**EXERCISE INSTRUCTIONS**
Copy out all lines from the entries below in which "white" occurs.

START GIVEN DATA

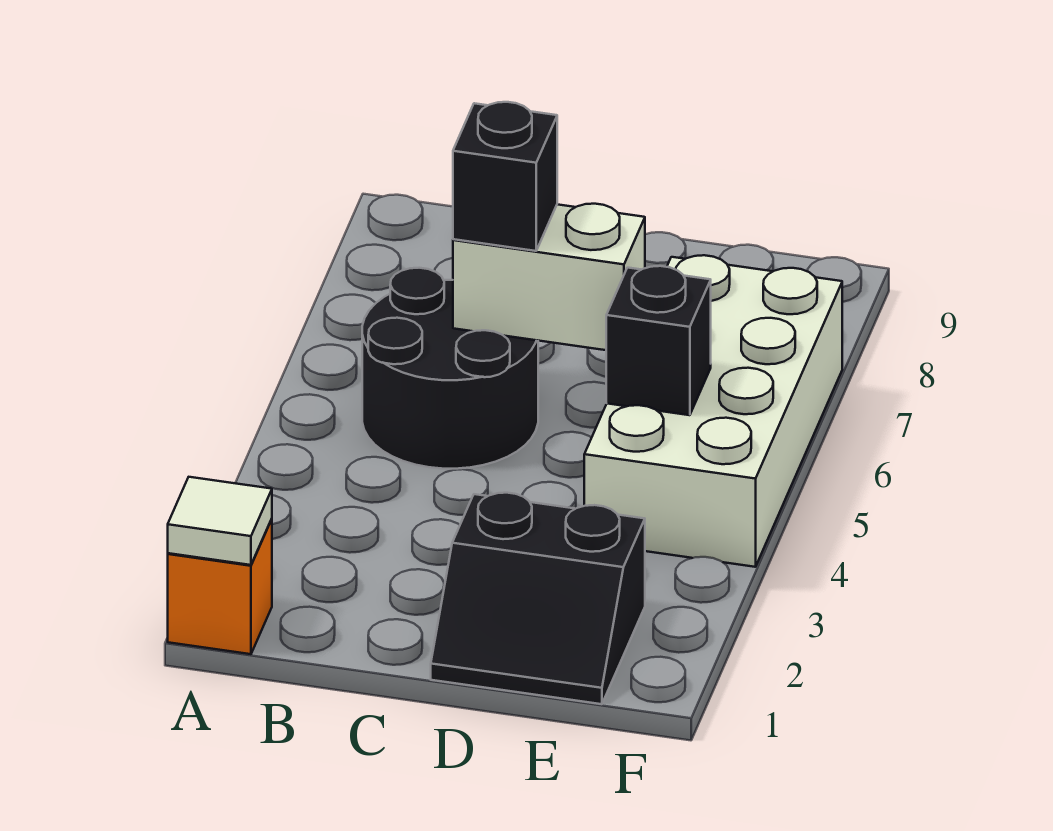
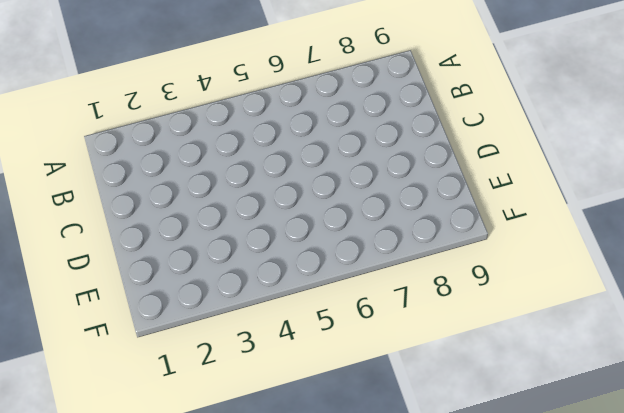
none -> orange brick A1 level 1
none -> black round brick B5:C6 level 1

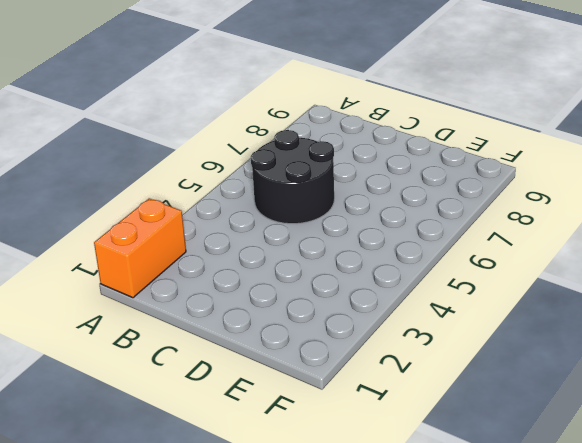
orange brick A1:A2 level 1 -> orange brick A1 level 1
none -> black slope D1:E2 level 1 top 2
none -> white brick E4:F7 level 1

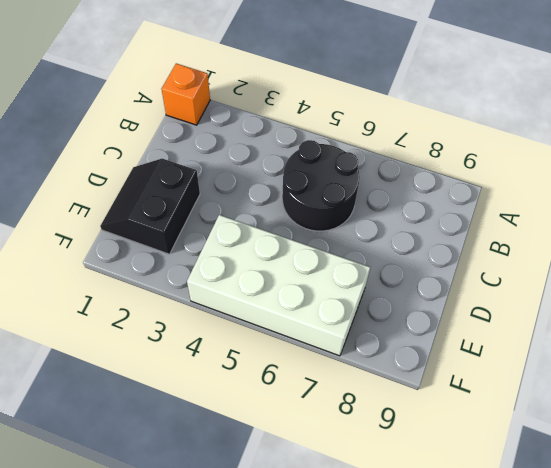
none -> white tile A1 level 2
none -> white brick C6:D6 level 2

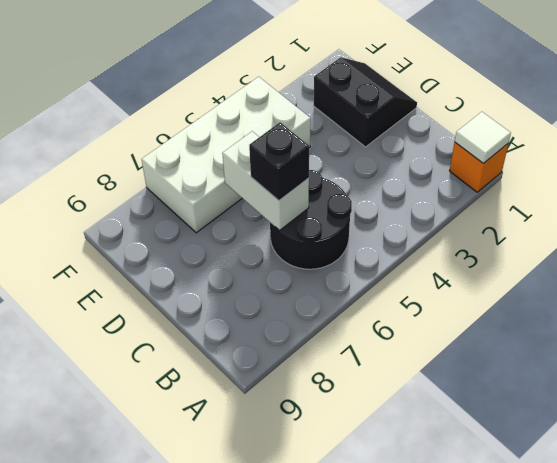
none -> black brick E5 level 2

END GIVEN DATA

**WRITTEN SOLUTION**
none -> white brick E4:F7 level 1
none -> white tile A1 level 2
none -> white brick C6:D6 level 2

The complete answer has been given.